Work task
All of the data is to be written out again exactly, without the pictures.

The data
——

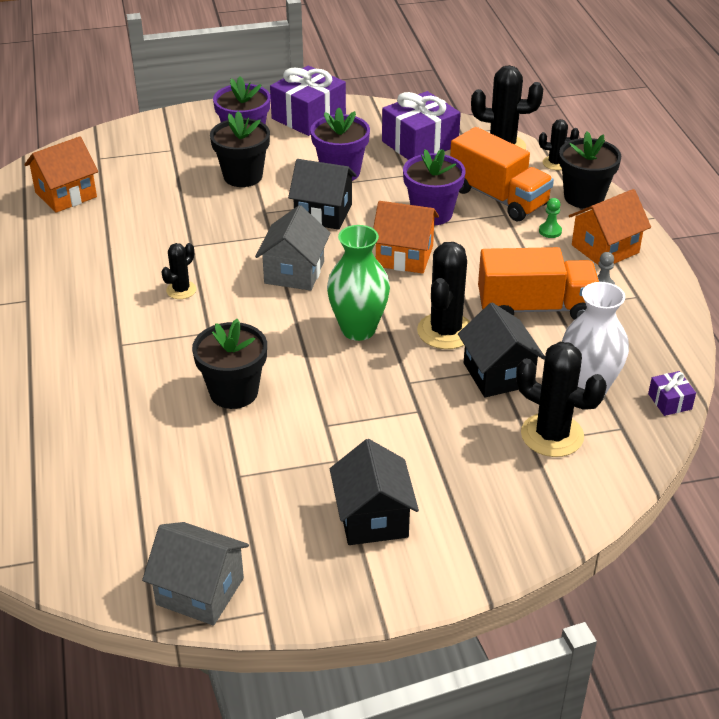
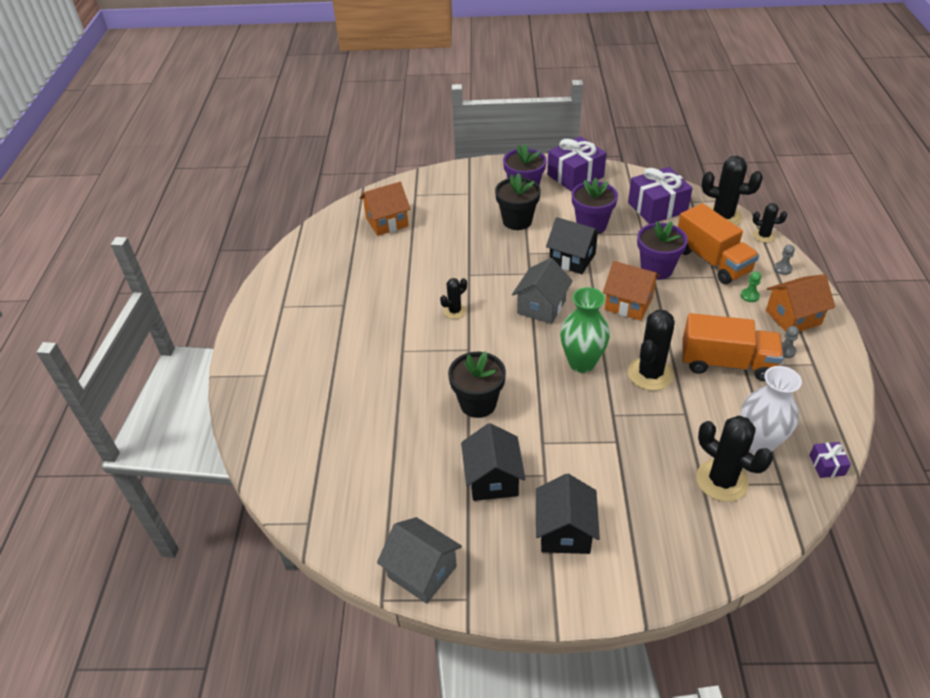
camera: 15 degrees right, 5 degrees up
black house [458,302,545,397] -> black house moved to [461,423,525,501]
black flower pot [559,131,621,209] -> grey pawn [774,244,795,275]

——

Answer to the problem
camera: 15 degrees right, 5 degrees up
black house [458,302,545,397] -> black house moved to [461,423,525,501]
black flower pot [559,131,621,209] -> grey pawn [774,244,795,275]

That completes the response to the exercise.